Exercise requirements -
Could you print the stretch of lines below from the one with "RV1: 500 (+9V, DGND, wiper" through the one with "TP1: test point (N_18) -> none", exactly as they stand and without any pictures?

(Detected change data)
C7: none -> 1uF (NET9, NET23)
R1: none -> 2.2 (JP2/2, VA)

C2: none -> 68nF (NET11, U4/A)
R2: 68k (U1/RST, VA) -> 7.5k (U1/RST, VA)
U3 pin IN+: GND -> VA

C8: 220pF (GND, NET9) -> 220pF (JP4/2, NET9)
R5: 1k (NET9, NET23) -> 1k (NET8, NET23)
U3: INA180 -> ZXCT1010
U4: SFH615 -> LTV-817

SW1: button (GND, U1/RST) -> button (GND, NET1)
==
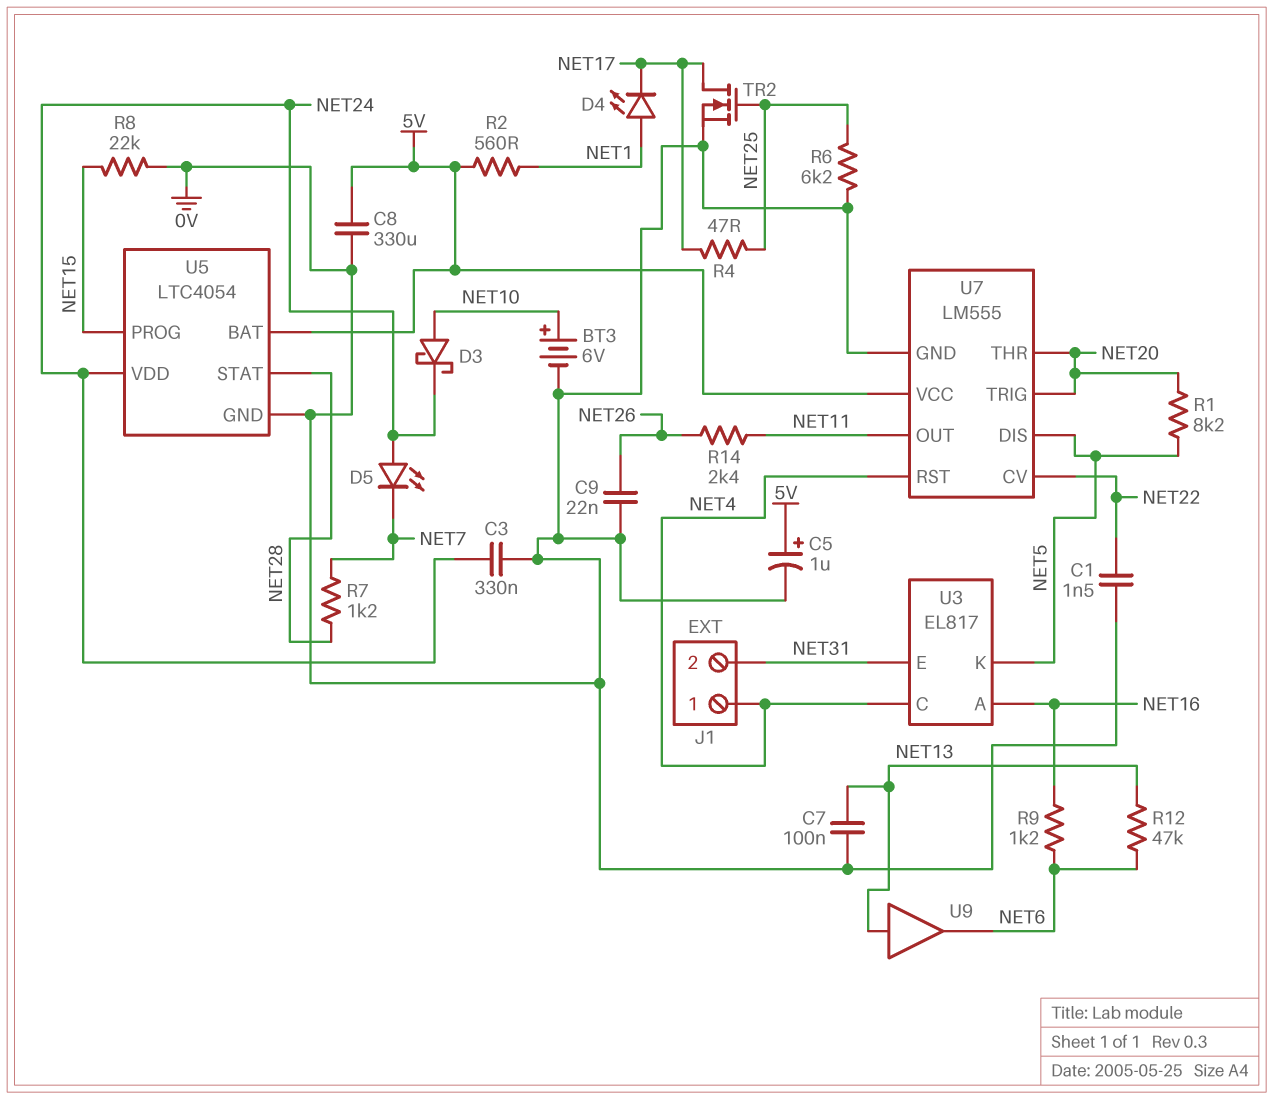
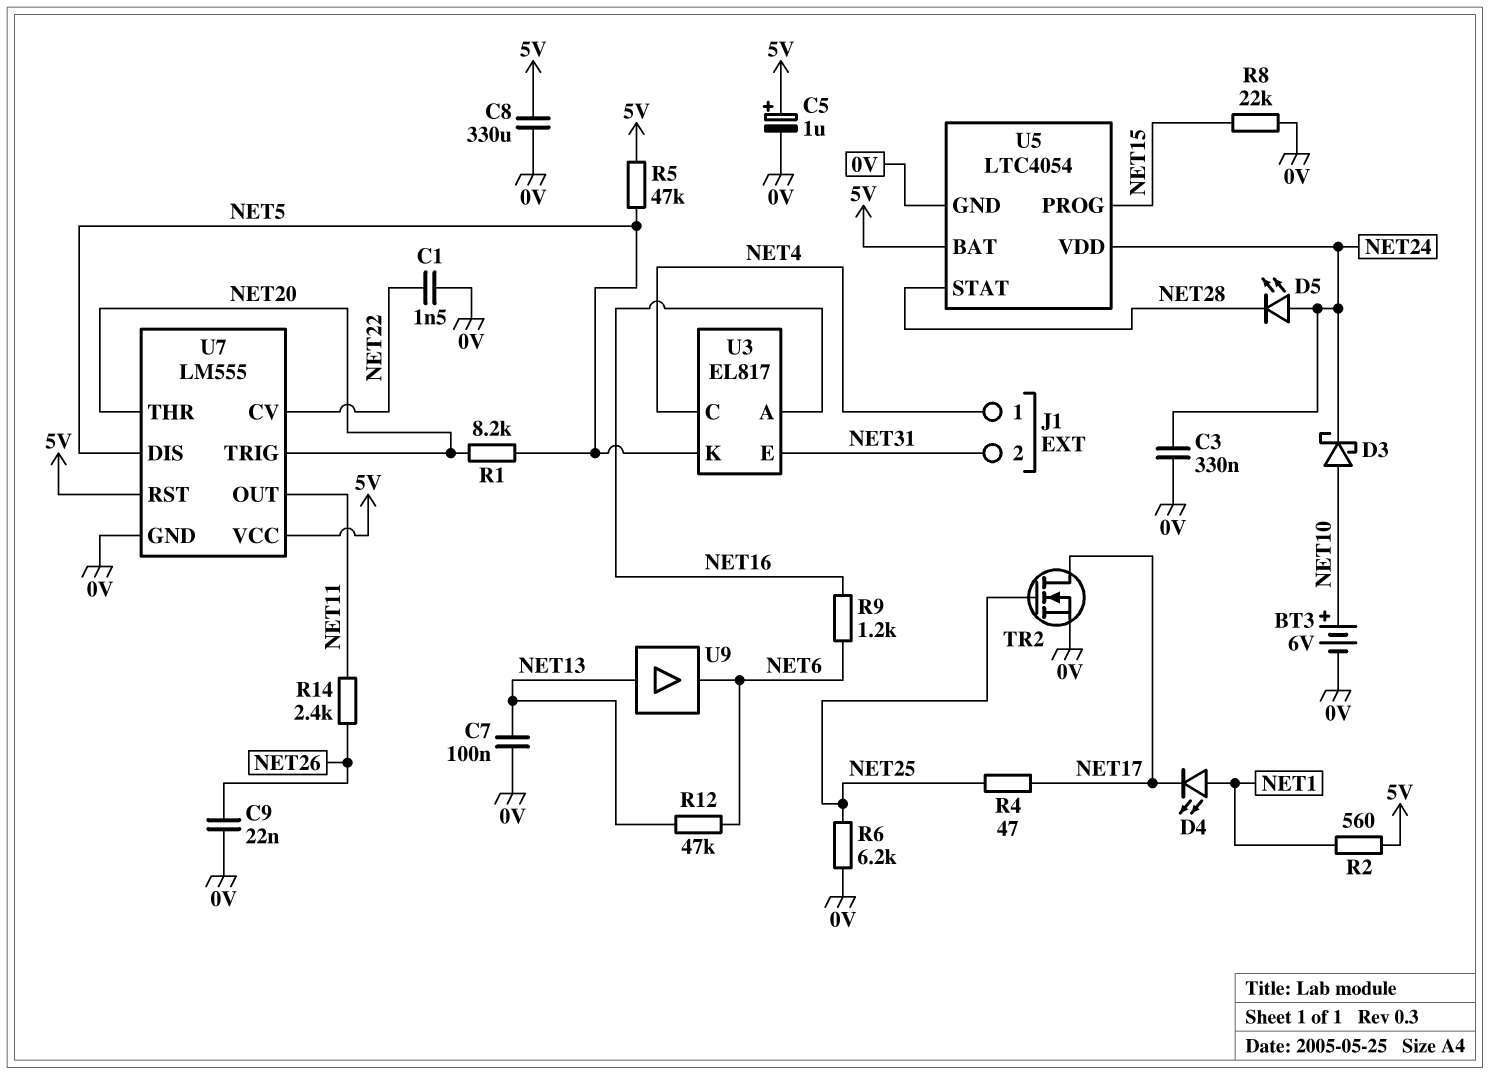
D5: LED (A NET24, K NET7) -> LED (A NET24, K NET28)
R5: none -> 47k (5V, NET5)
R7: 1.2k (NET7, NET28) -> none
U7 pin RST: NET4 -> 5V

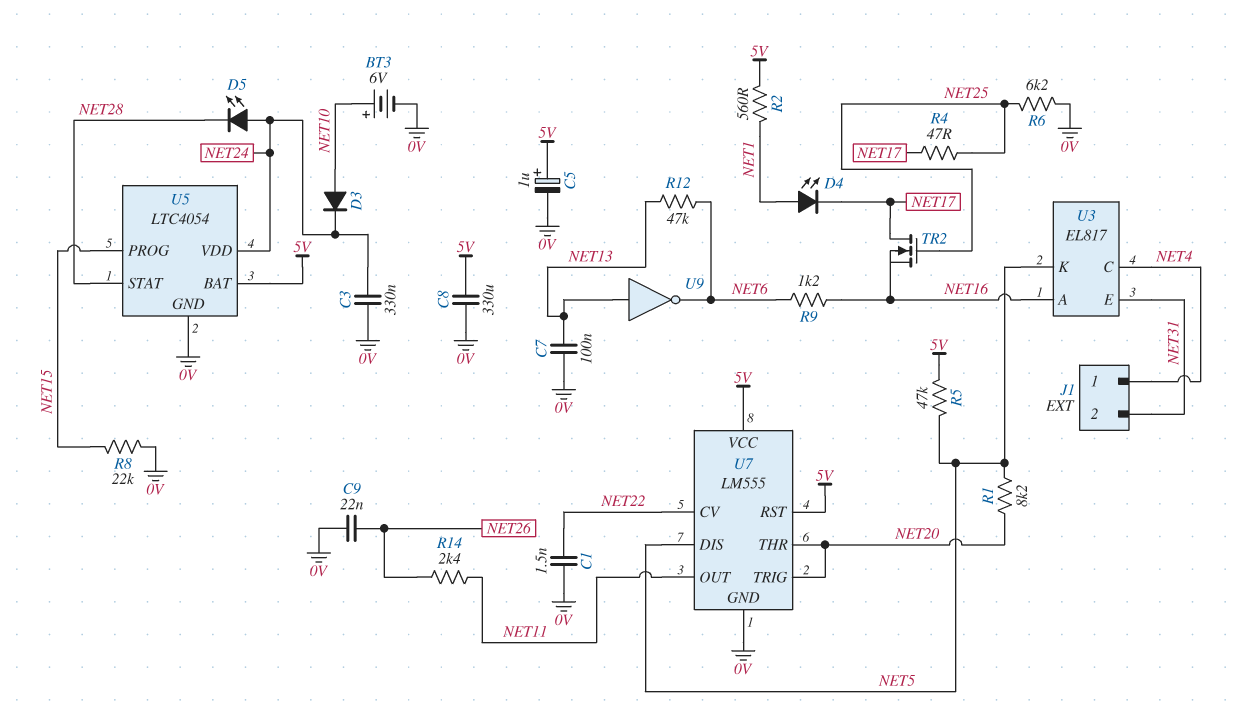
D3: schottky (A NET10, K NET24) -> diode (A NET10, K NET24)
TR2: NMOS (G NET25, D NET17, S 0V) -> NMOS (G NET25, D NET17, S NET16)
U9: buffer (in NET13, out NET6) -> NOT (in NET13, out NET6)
...
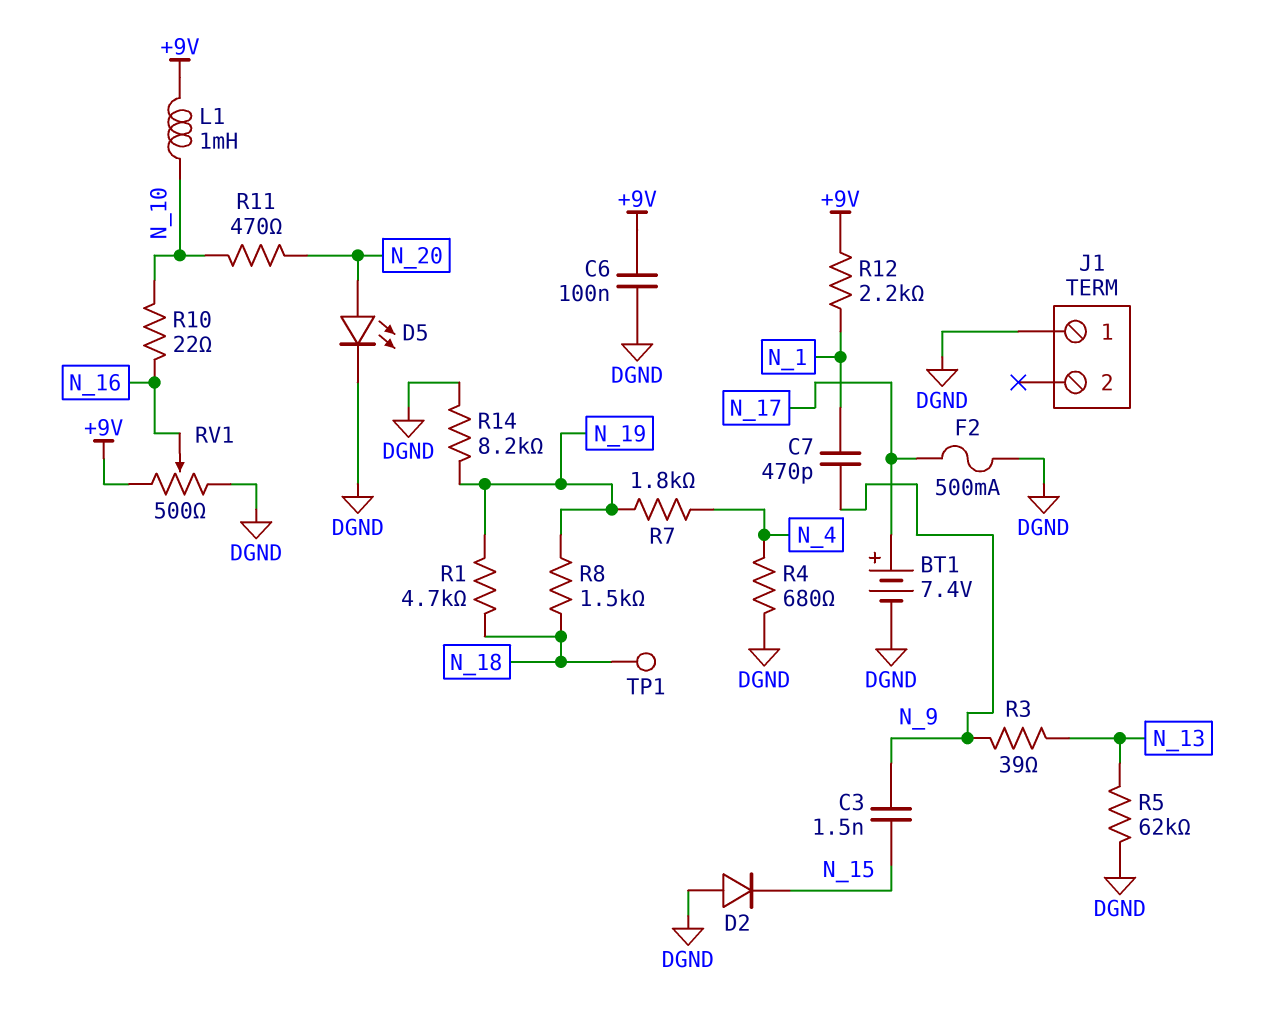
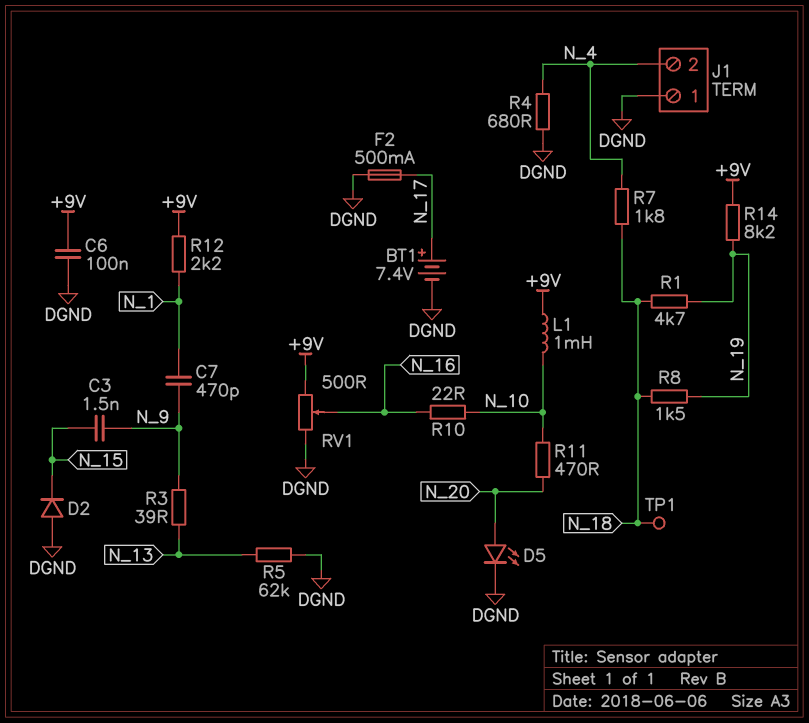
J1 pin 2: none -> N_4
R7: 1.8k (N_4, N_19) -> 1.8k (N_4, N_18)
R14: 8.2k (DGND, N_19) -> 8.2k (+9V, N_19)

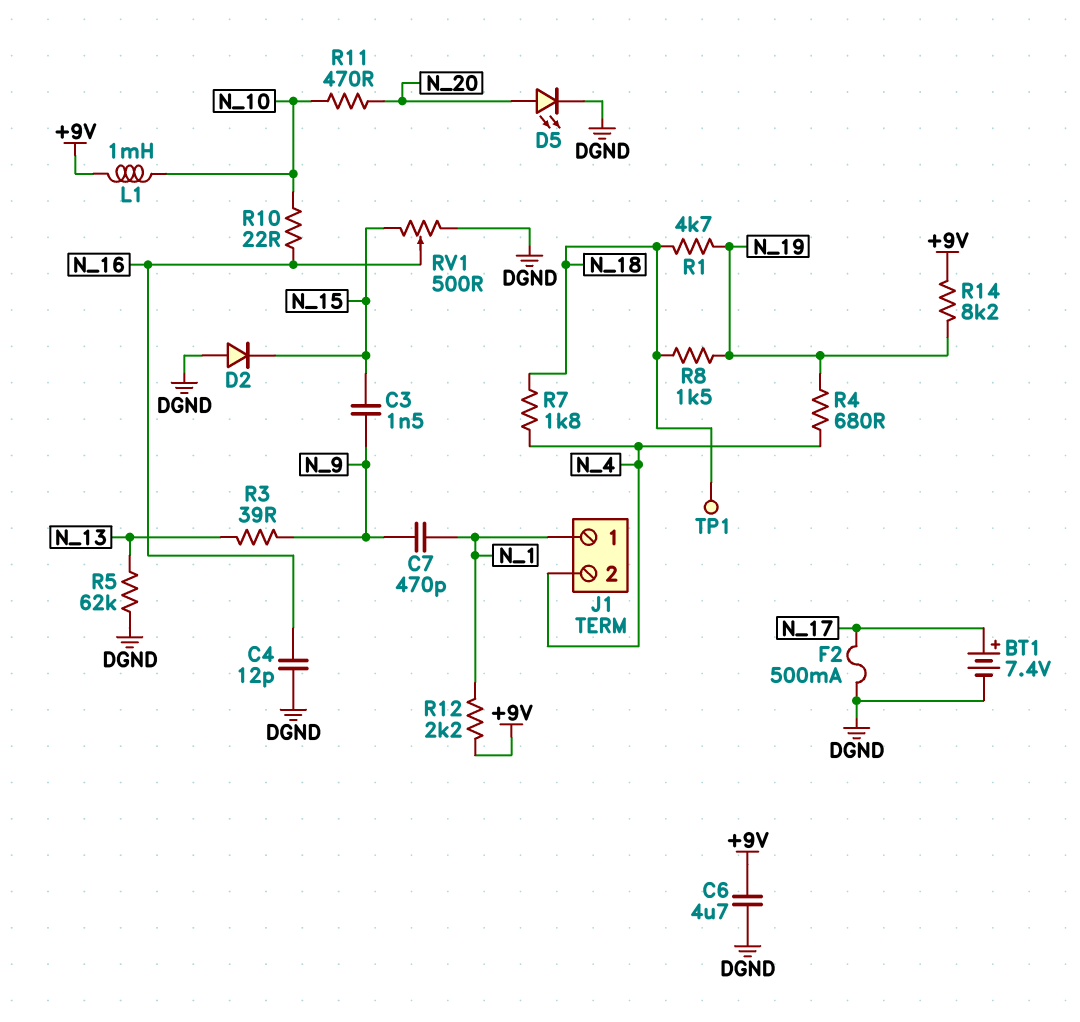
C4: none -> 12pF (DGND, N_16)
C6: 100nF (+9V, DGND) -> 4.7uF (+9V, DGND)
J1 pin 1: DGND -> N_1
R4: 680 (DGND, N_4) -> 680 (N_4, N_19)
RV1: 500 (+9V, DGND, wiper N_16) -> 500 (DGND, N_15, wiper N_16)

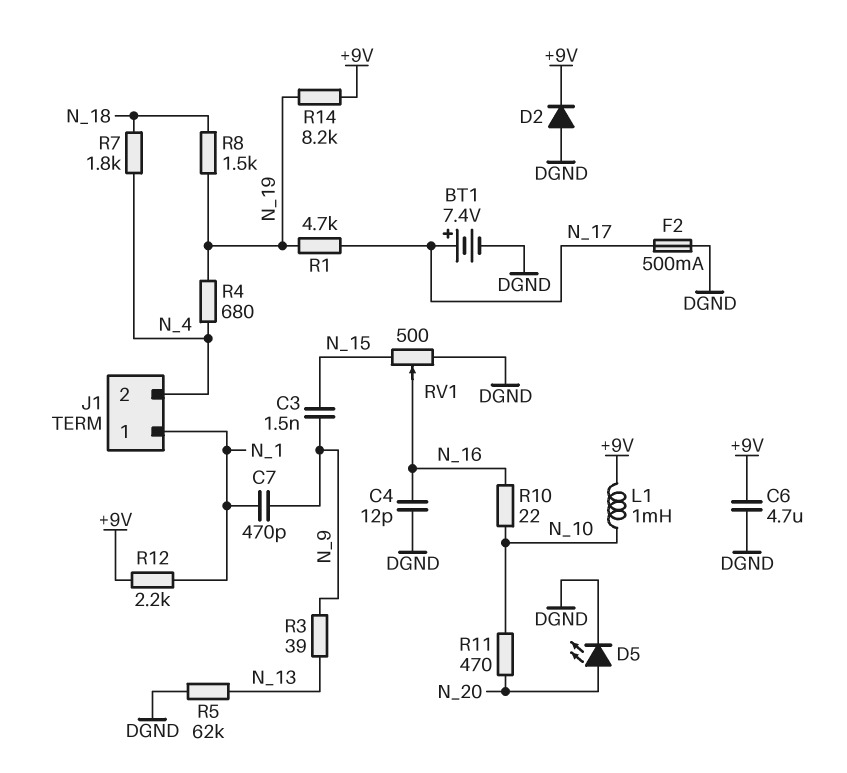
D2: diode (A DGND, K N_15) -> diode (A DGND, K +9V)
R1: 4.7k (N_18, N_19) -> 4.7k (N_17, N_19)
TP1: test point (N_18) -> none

Task output -
RV1: 500 (+9V, DGND, wiper N_16) -> 500 (DGND, N_15, wiper N_16)

D2: diode (A DGND, K N_15) -> diode (A DGND, K +9V)
R1: 4.7k (N_18, N_19) -> 4.7k (N_17, N_19)
TP1: test point (N_18) -> none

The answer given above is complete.